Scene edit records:
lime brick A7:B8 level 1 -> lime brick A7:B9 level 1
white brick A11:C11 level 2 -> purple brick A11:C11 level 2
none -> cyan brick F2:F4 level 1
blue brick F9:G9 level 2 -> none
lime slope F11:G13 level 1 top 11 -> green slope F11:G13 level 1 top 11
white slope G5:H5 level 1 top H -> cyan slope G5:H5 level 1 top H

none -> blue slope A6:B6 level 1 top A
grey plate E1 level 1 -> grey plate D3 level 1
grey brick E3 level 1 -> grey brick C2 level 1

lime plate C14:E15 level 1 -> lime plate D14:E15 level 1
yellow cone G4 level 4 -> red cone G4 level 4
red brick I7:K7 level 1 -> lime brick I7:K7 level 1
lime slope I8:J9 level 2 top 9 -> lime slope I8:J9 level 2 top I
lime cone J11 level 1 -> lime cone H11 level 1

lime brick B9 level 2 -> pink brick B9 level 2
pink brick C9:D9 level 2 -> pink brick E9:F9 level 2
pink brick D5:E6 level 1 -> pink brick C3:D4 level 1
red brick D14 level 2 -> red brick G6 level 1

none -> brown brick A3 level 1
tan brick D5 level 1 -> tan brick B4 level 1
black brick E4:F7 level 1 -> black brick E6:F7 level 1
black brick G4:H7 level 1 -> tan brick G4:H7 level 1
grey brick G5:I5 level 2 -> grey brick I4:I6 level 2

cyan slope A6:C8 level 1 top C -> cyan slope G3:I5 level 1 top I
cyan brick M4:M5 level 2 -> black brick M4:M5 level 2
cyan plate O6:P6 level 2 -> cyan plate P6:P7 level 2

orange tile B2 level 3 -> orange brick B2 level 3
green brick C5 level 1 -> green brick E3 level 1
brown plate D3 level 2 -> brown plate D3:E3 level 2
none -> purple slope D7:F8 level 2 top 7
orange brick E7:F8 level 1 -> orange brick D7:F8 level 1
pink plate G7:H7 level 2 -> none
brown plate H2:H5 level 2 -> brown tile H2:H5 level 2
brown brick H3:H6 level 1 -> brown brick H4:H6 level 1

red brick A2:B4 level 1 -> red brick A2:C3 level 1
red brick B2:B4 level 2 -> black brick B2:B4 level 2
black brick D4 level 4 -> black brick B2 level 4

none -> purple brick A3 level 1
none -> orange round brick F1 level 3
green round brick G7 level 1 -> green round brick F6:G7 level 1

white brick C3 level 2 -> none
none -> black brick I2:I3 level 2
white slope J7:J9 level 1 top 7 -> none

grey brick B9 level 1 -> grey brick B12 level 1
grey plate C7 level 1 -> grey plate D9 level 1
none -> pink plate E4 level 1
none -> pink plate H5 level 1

Task item:
Some lines of the data above may hold the word "grey"; report how many do, and nothing else.

The completed task:
5